Dataset records:
— begin —

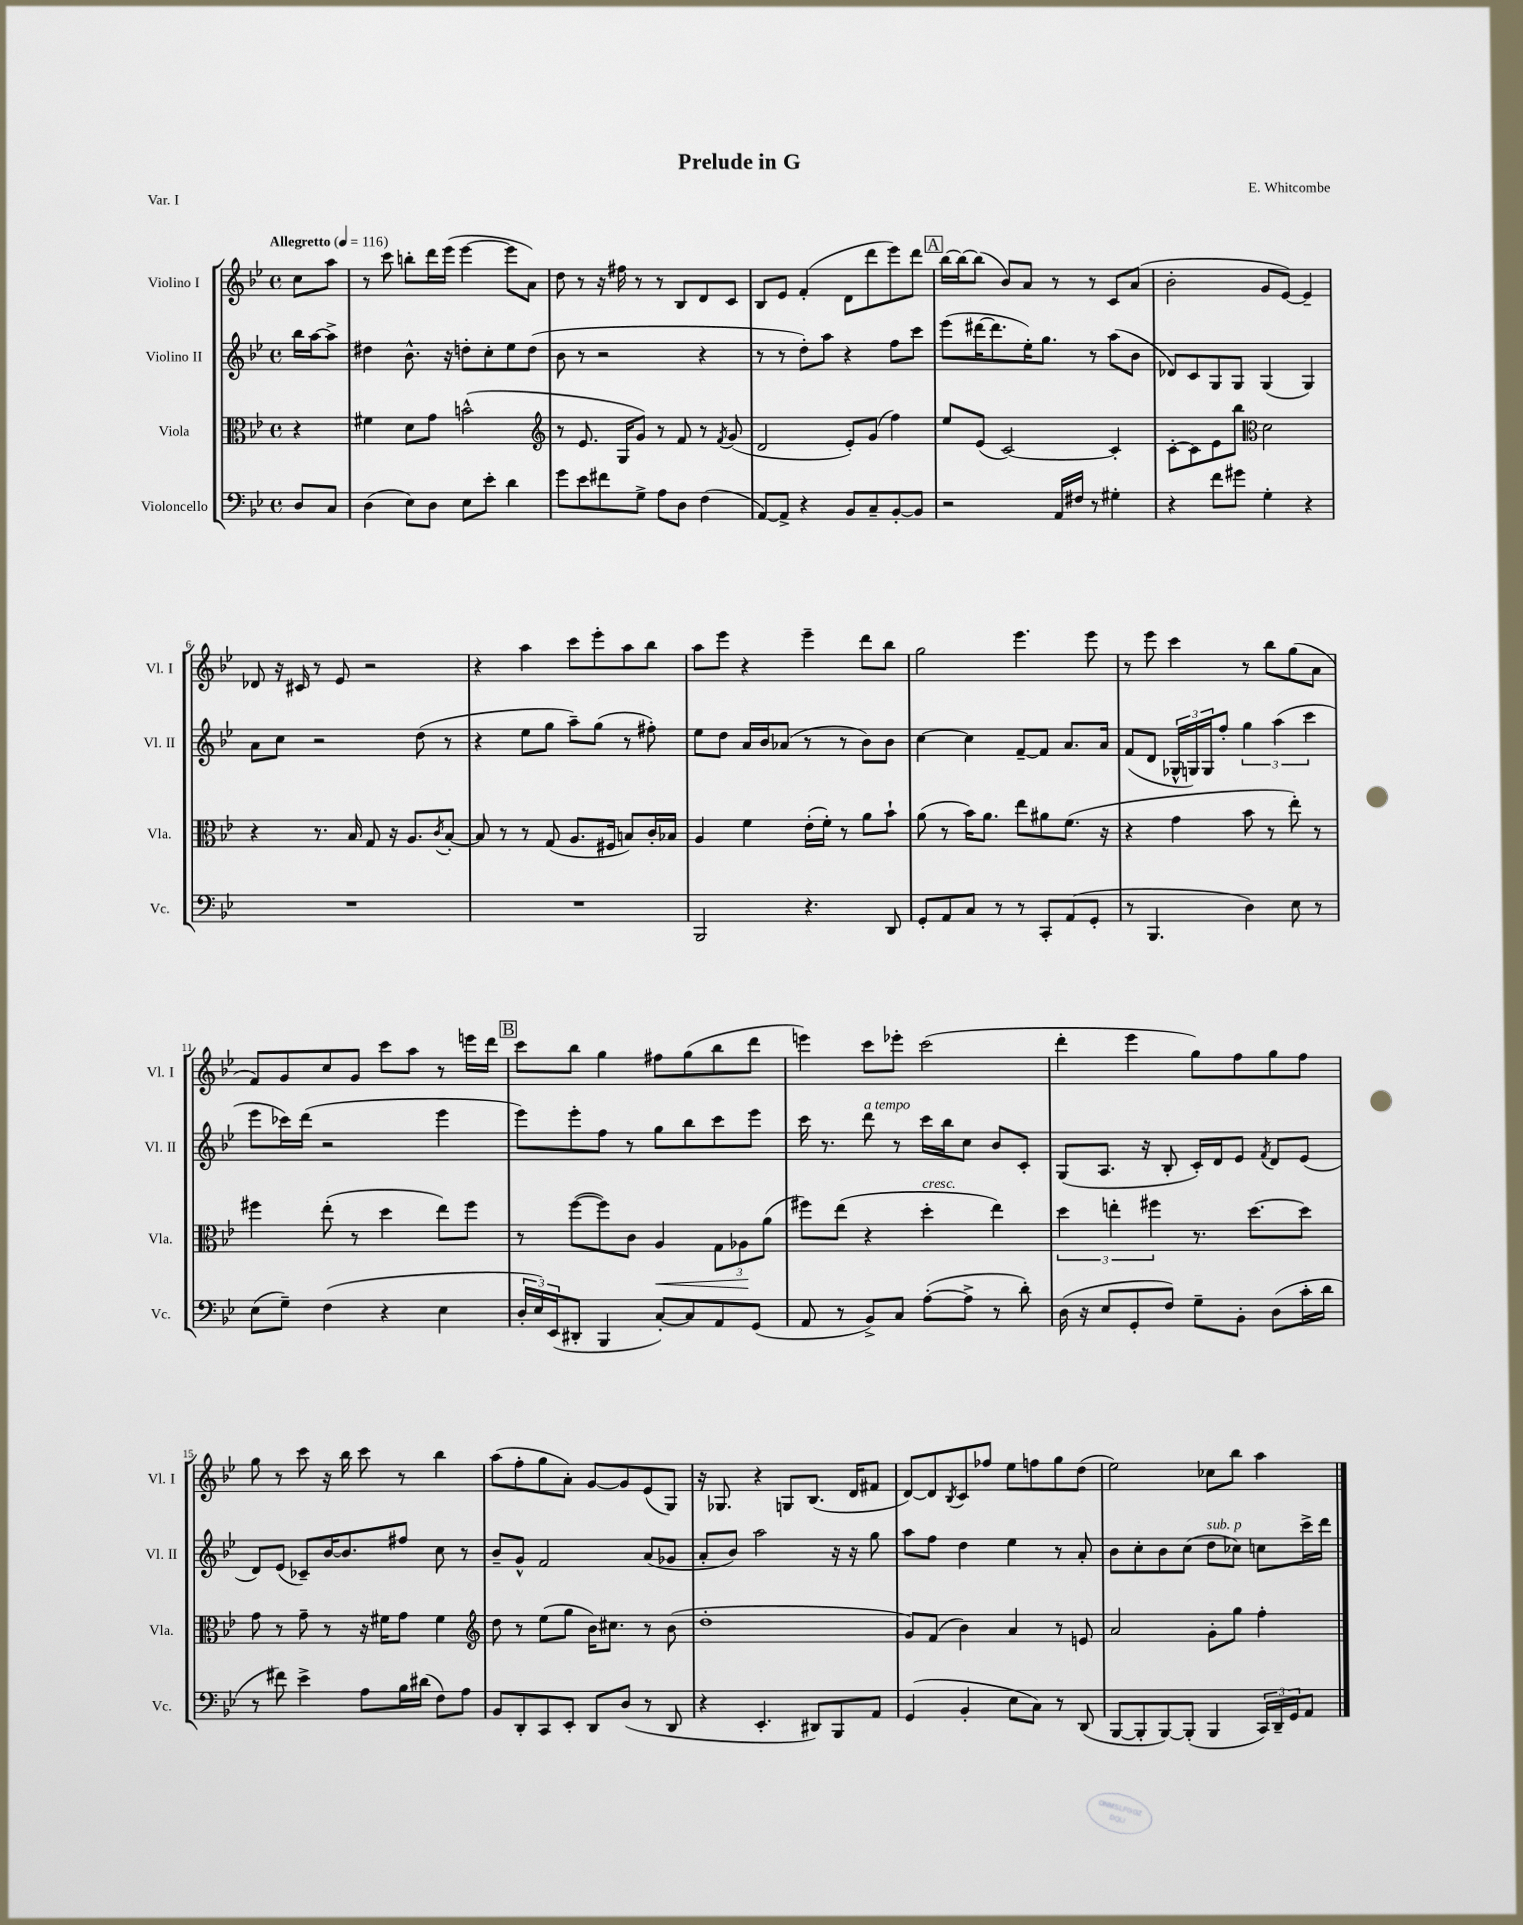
\header { title = "Prelude in G" composer = "E. Whitcombe" piece = "Var. I" }
<<
\new StaffGroup <<
\new Staff = "s0" \with { instrumentName = "Violino I" shortInstrumentName = "Vl. I" } {
    \clef treble \key bes \major \defaultTimeSignature \time 4/4 \partial 4 \tempo "Allegretto" 4 = 116
    c''8 a''8 |
    r8 c'''8 b''8-. d'''16 ees'''16( ees'''4~ ees'''8 a'8) |
    d''8 r8 r16 fis''16 r8 r8 bes8 d'8 c'8 |
    bes8 ees'8 f'4-.( d'8 d'''8 ees'''8) d'''8 |
    \mark \markup { \box "A" } bes''16~ bes''16~ bes''8( bes'8) a'8 r8 r8 c'8 a'8( |
    bes'2-. g'8 ees'8~) ees'4-- |
    des'8 r16 cis'16 r8 ees'8 r2 |
    r4 a''4 c'''8 ees'''8-. a''8 bes''8 |
    a''8 ees'''8 r4 ees'''4-- d'''8 bes''8 |
    g''2 ees'''4. ees'''8 |
    r8 ees'''8 c'''4 r8 bes''8 g''8( a'8 |
    f'8) g'8 c''8 g'8 c'''8 a''8 r8 e'''16 d'''16 |
    \mark \markup { \box "B" } c'''8 bes''8 g''4 fis''8 g''8( bes''8 d'''8 |
    e'''4) c'''8 ees'''8-. c'''2( |
    d'''4-. ees'''4 g''8) f''8 g''8 f''8 |
    g''8 r8 c'''8 r16 bes''16 c'''8 r8 bes''4 |
    a''8( f''8-. g''8 a'8-.) g'8~ g'8 ees'8( g8) |
    r16 ges8. r4 g8 bes8.( d'16 fis'8 |
    d'8~) d'8 \acciaccatura { bes8 } c'8 fes''8 ees''8 f''8 g''8 d''8( |
    ees''2) ces''8 bes''8 a''4 \bar "|." |
}
\new Staff = "s1" \with { instrumentName = "Violino II" shortInstrumentName = "Vl. II" } {
    \clef treble \key bes \major \defaultTimeSignature \time 4/4 \partial 4
    bes''16 a''16~ a''8-> |
    dis''4 bes'8.-^ r16 d''8-. c''8-. ees''8 d''8( |
    bes'8 r8 r2 r4 |
    r8 r8 d''8-.) a''8 r4 f''8 c'''8 |
    \mark \markup { \box "A" } ees'''8( dis'''16~ dis'''8. ees''16-.) g''8. r8 a''8( bes'8 |
    des'8) c'8 g8 g8 g4( g4) |
    a'8 c''8 r2 d''8( r8 |
    r4 ees''8 g''8 a''8--) g''8( r8 fis''8-.) |
    ees''8 d''8 a'16 bes'16 aes'8( r8 r8 bes'8) bes'8 |
    c''4~ c''4 f'8~-- f'8 a'8. a'16 |
    f'8( d'8 \tuplet 3/2 { ges16-^ g16) g16 } f''8-. \tuplet 3/2 { g''4 a''4( c'''4 } |
    ees'''8 ces'''16) d'''16( r2 ees'''4 |
    \mark \markup { \box "B" } ees'''8) ees'''8-. f''8 r8 g''8 bes''8 c'''8 ees'''8 |
    c'''16 r8. d'''8^\markup { \italic "a tempo" } r8 c'''16 bes''16 c''8 bes'8 c'8-. |
    g8( a8. r16 bes8-. c'16-.) d'16 ees'8 \acciaccatura { f'8 } d'8 ees'8( |
    d'8) ees'8( ces'8--) bes'16~ bes'8. fis''8 c''8 r8 |
    bes'8-- g'8-^ f'2 a'8( ges'8 |
    a'8-. bes'8) a''2 r16 r16 g''8 |
    a''8 f''8 d''4 ees''4 r8 a'8-. |
    bes'8 c''8-. bes'8 c''8( d''8^\markup { \italic "sub. p" } ces''8) c''8 c'''16-> d'''16 \bar "|." |
}
\new Staff = "s2" \with { instrumentName = "Viola" shortInstrumentName = "Vla." } {
    \clef alto \key bes \major \defaultTimeSignature \time 4/4 \partial 4
    r4 |
    fis'4 d'8 g'8 b'2-^( |
    \clef treble r8 ees'8. g16 g'8) r8 f'8 r8 \acciaccatura { f'8 } g'8( |
    d'2 ees'8-.) g'8( f''4) |
    \mark \markup { \box "A" } ees''8 ees'8( c'2~) c'4-. |
    c'8~-. c'8 ees'8 bes''8 \clef alto d'2 |
    r4 r8. bes16 g8 r16 a8. \acciaccatura { c'8 } bes8~-. |
    bes8 r8 r8 g8( a8. fis16 b8) c'16-. bes16 |
    a4 f'4 ees'16-.( f'16-.) r8 a'8 bes'8-! |
    a'8( r8 bes'16) a'8. ees''8 ais'8 f'8.( r16 |
    r4 g'4 bes'8 r8 ees''8-.) r8 |
    fis''4 ees''8-.( r8 d''4 ees''8) fis''8 |
    \mark \markup { \box "B" } r8 f''8~( f''8) c'8 a4\< \tuplet 3/2 { g8 aes8\! a'8( } |
    fis''8) ees''8( r4 d''4-.^\markup { \italic "cresc." } ees''4) |
    \tuplet 3/2 { d''4 e''4-. fis''4 } r8. d''8.~ d''8 |
    g'8 r8 g'8-- r8 r16 fis'16 g'8 fis'4 |
    \clef treble d''8 r8 ees''8( g''8 bes'16) cis''8. r8 bes'8( |
    d''1-. |
    g'8) f'8( bes'4) a'4 r8 e'8 |
    a'2 g'8-. g''8 f''4-. \bar "|." |
}
\new Staff = "s3" \with { instrumentName = "Violoncello" shortInstrumentName = "Vc." } {
    \clef bass \key bes \major \defaultTimeSignature \time 4/4 \partial 4
    d8 c8 |
    d4( ees8) d8 ees8 ees'8-. d'4 |
    g'8 ees'8 fis'8 g8-> a8 d8 f4( |
    a,8~) a,8-> r4 bes,8 c8-- bes,8~-. bes,8 |
    \mark \markup { \box "A" } r2 a,16 fis16 r8 gis4-. |
    r4 f'8 gis'8 g4-. r4 |
    R1 |
    R1 |
    bes,,2 r4. d,8 |
    g,8-. a,8 c8 r8 r8 c,8-. a,8( g,8-. |
    r8 bes,,4. d4) ees8 r8 |
    ees8( g8--) f4( r4 ees4 |
    \mark \markup { \box "B" } \tuplet 3/2 { d16-. ees16) ees,16( } dis,8-. bes,,4 c8~-.) c8 a,8 g,8( |
    a,8 r8 bes,8->) c8 a8~-.( a8-> r8 d'8-.) |
    d16( r16 ees8 g,8-. f8) g8-- bes,8-. d8( c'16-. d'16 |
    r8 fis'8) ees'4-> a8 bes16 dis'16( f8) a8 |
    bes,8 d,8-. c,8 ees,8-. d,8 d8( r8 d,8 |
    r4 ees,4.-. dis,8) bes,,8 a,8 |
    g,4( bes,4-. ees8 c8) r8 d,8( |
    bes,,8~ bes,,8-. bes,,8~) bes,,8-.( bes,,4 \tuplet 3/2 { c,16) d,16-- g,16 } a,8 \bar "|." |
}
>>
>>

— end —

Task: Reproduce every one of the lines above without changing a character, and leave the picture out.

Written response:
\header { title = "Prelude in G" composer = "E. Whitcombe" piece = "Var. I" }
<<
\new StaffGroup <<
\new Staff = "s0" \with { instrumentName = "Violino I" shortInstrumentName = "Vl. I" } {
    \clef treble \key bes \major \defaultTimeSignature \time 4/4 \partial 4 \tempo "Allegretto" 4 = 116
    c''8 a''8 |
    r8 c'''8 b''8-. d'''16 ees'''16( ees'''4~ ees'''8 a'8) |
    d''8 r8 r16 fis''16 r8 r8 bes8 d'8 c'8 |
    bes8 ees'8 f'4-.( d'8 d'''8 ees'''8) d'''8 |
    \mark \markup { \box "A" } bes''16~ bes''16~ bes''8( bes'8) a'8 r8 r8 c'8 a'8( |
    bes'2-. g'8 ees'8~) ees'4-- |
    des'8 r16 cis'16 r8 ees'8 r2 |
    r4 a''4 c'''8 ees'''8-. a''8 bes''8 |
    a''8 ees'''8 r4 ees'''4-- d'''8 bes''8 |
    g''2 ees'''4. ees'''8 |
    r8 ees'''8 c'''4 r8 bes''8 g''8( a'8 |
    f'8) g'8 c''8 g'8 c'''8 a''8 r8 e'''16 d'''16 |
    \mark \markup { \box "B" } c'''8 bes''8 g''4 fis''8 g''8( bes''8 d'''8 |
    e'''4) c'''8 ees'''8-. c'''2( |
    d'''4-. ees'''4 g''8) f''8 g''8 f''8 |
    g''8 r8 c'''8 r16 bes''16 c'''8 r8 bes''4 |
    a''8( f''8-. g''8 a'8-.) g'8~ g'8 ees'8( g8) |
    r16 ges8. r4 g8 bes8.( d'16 fis'8 |
    d'8~) d'8 \acciaccatura { bes8 } c'8 fes''8 ees''8 f''8 g''8 d''8( |
    ees''2) ces''8 bes''8 a''4 \bar "|." |
}
\new Staff = "s1" \with { instrumentName = "Violino II" shortInstrumentName = "Vl. II" } {
    \clef treble \key bes \major \defaultTimeSignature \time 4/4 \partial 4
    bes''16 a''16~ a''8-> |
    dis''4 bes'8.-^ r16 d''8-. c''8-. ees''8 d''8( |
    bes'8 r8 r2 r4 |
    r8 r8 d''8-.) a''8 r4 f''8 c'''8 |
    \mark \markup { \box "A" } ees'''8( dis'''16~ dis'''8. ees''16-.) g''8. r8 a''8( bes'8 |
    des'8) c'8 g8 g8 g4( g4) |
    a'8 c''8 r2 d''8( r8 |
    r4 ees''8 g''8 a''8--) g''8( r8 fis''8-.) |
    ees''8 d''8 a'16 bes'16 aes'8( r8 r8 bes'8) bes'8 |
    c''4~ c''4 f'8~-- f'8 a'8. a'16 |
    f'8( d'8 \tuplet 3/2 { ges16-^ g16) g16 } f''8-. \tuplet 3/2 { g''4 a''4( c'''4 } |
    ees'''8 ces'''16) d'''16( r2 ees'''4 |
    \mark \markup { \box "B" } ees'''8) ees'''8-. f''8 r8 g''8 bes''8 c'''8 ees'''8 |
    c'''16 r8. d'''8^\markup { \italic "a tempo" } r8 c'''16 bes''16 c''8 bes'8 c'8-. |
    g8( a8. r16 bes8-. c'16-.) d'16 ees'8 \acciaccatura { f'8 } d'8 ees'8( |
    d'8) ees'8( ces'8--) bes'16~ bes'8. fis''8 c''8 r8 |
    bes'8-- g'8-^ f'2 a'8( ges'8 |
    a'8-. bes'8) a''2 r16 r16 g''8 |
    a''8 f''8 d''4 ees''4 r8 a'8-. |
    bes'8 c''8-. bes'8 c''8( d''8^\markup { \italic "sub. p" } ces''8) c''8 c'''16-> d'''16 \bar "|." |
}
\new Staff = "s2" \with { instrumentName = "Viola" shortInstrumentName = "Vla." } {
    \clef alto \key bes \major \defaultTimeSignature \time 4/4 \partial 4
    r4 |
    fis'4 d'8 g'8 b'2-^( |
    \clef treble r8 ees'8. g16 g'8) r8 f'8 r8 \acciaccatura { f'8 } g'8( |
    d'2 ees'8-.) g'8( f''4) |
    \mark \markup { \box "A" } ees''8 ees'8( c'2~) c'4-. |
    c'8~-. c'8 ees'8 bes''8 \clef alto d'2 |
    r4 r8. bes16 g8 r16 a8. \acciaccatura { c'8 } bes8~-. |
    bes8 r8 r8 g8( a8. fis16 b8) c'16-. bes16 |
    a4 f'4 ees'16-.( f'16-.) r8 a'8 bes'8-! |
    a'8( r8 bes'16) a'8. ees''8 ais'8 f'8.( r16 |
    r4 g'4 bes'8 r8 ees''8-.) r8 |
    fis''4 ees''8-.( r8 d''4 ees''8) fis''8 |
    \mark \markup { \box "B" } r8 f''8~( f''8) c'8 a4\< \tuplet 3/2 { g8 aes8\! a'8( } |
    fis''8) ees''8( r4 d''4-.^\markup { \italic "cresc." } ees''4) |
    \tuplet 3/2 { d''4 e''4-. fis''4 } r8. d''8.~ d''8 |
    g'8 r8 g'8-- r8 r16 fis'16 g'8 fis'4 |
    \clef treble d''8 r8 ees''8( g''8 bes'16) cis''8. r8 bes'8( |
    d''1-. |
    g'8) f'8( bes'4) a'4 r8 e'8 |
    a'2 g'8-. g''8 f''4-. \bar "|." |
}
\new Staff = "s3" \with { instrumentName = "Violoncello" shortInstrumentName = "Vc." } {
    \clef bass \key bes \major \defaultTimeSignature \time 4/4 \partial 4
    d8 c8 |
    d4( ees8) d8 ees8 ees'8-. d'4 |
    g'8 ees'8 fis'8 g8-> a8 d8 f4( |
    a,8~) a,8-> r4 bes,8 c8-- bes,8~-. bes,8 |
    \mark \markup { \box "A" } r2 a,16 fis16 r8 gis4-. |
    r4 f'8 gis'8 g4-. r4 |
    R1 |
    R1 |
    bes,,2 r4. d,8 |
    g,8-. a,8 c8 r8 r8 c,8-. a,8( g,8-. |
    r8 bes,,4. d4) ees8 r8 |
    ees8( g8--) f4( r4 ees4 |
    \mark \markup { \box "B" } \tuplet 3/2 { d16-. ees16) ees,16( } dis,8-. bes,,4 c8~-.) c8 a,8 g,8( |
    a,8 r8 bes,8->) c8 a8~-.( a8-> r8 d'8-.) |
    d16( r16 ees8 g,8-. f8) g8-- bes,8-. d8( c'16-. d'16 |
    r8 fis'8) ees'4-> a8 bes16 dis'16( f8) a8 |
    bes,8 d,8-. c,8 ees,8-. d,8 d8( r8 d,8 |
    r4 ees,4.-. dis,8) bes,,8 a,8 |
    g,4( bes,4-. ees8 c8) r8 d,8( |
    bes,,8~ bes,,8-. bes,,8~) bes,,8-.( bes,,4 \tuplet 3/2 { c,16) d,16-- g,16 } a,8 \bar "|." |
}
>>
>>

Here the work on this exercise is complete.